Extracted entries
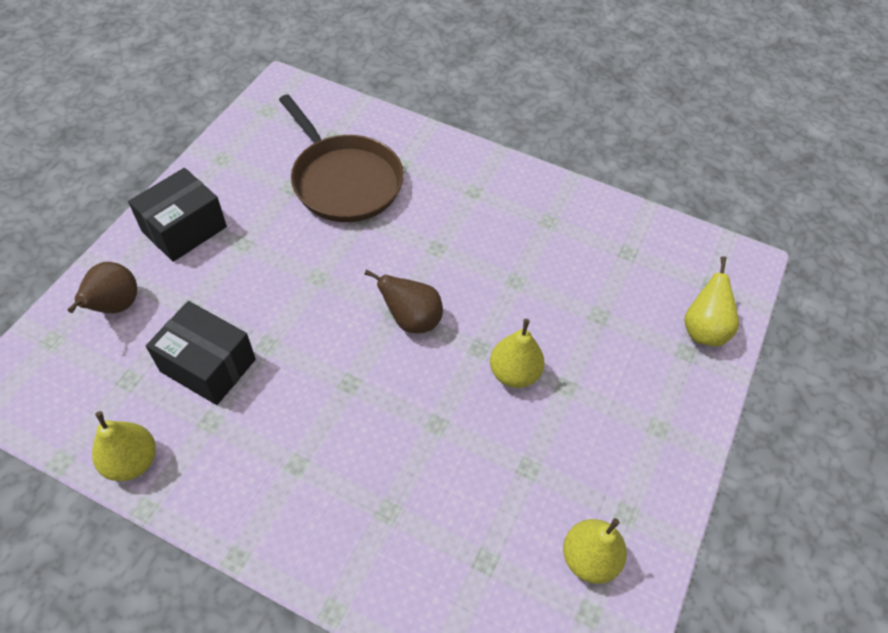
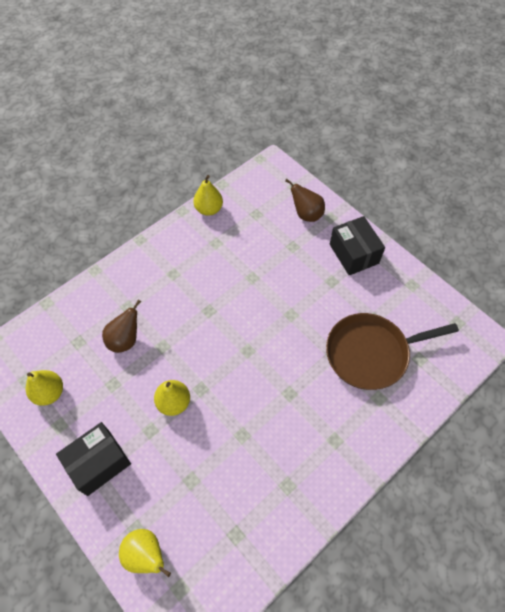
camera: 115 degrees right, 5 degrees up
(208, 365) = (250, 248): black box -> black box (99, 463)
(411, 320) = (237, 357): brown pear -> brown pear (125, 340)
==
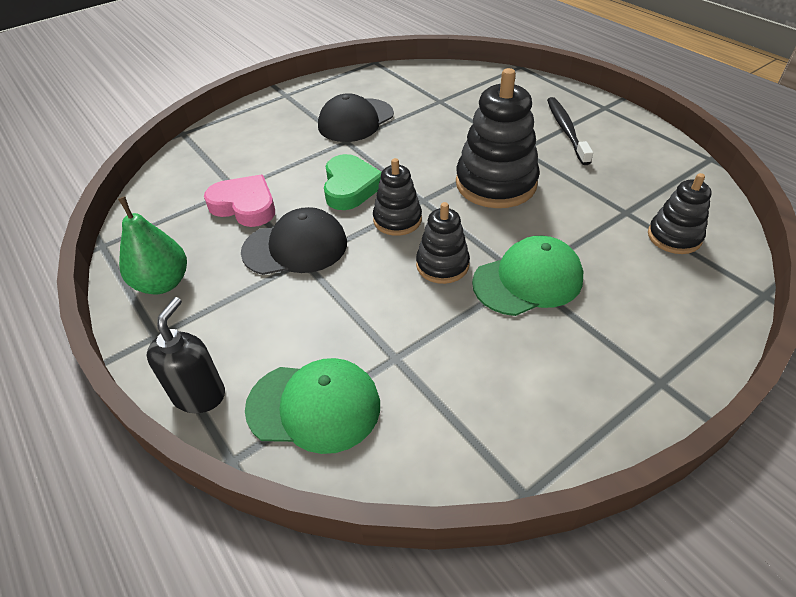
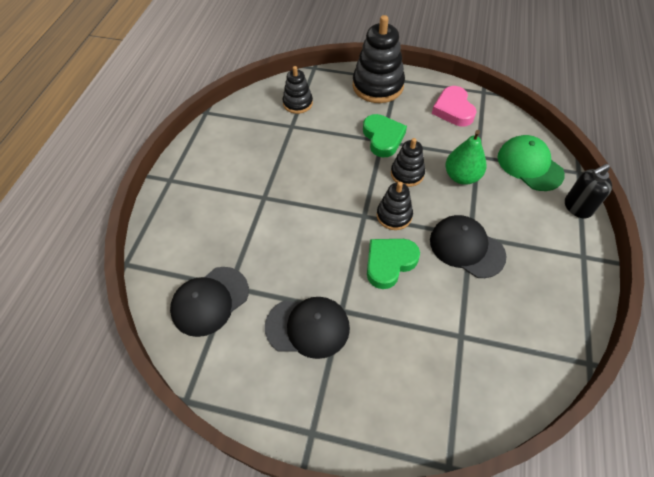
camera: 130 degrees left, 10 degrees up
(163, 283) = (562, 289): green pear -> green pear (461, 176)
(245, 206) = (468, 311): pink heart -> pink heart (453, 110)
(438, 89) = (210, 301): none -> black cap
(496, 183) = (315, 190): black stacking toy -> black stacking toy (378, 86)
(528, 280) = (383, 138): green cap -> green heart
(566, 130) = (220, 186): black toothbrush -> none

Work instruction
In the entries above, one line contains "(438, 89) = (210, 301): none -> black cap" and another contains "(566, 130) = (220, 186): black". Reproduce exactly those two lines and the lines between them, nothing else.

Task solution
(438, 89) = (210, 301): none -> black cap
(496, 183) = (315, 190): black stacking toy -> black stacking toy (378, 86)
(528, 280) = (383, 138): green cap -> green heart
(566, 130) = (220, 186): black toothbrush -> none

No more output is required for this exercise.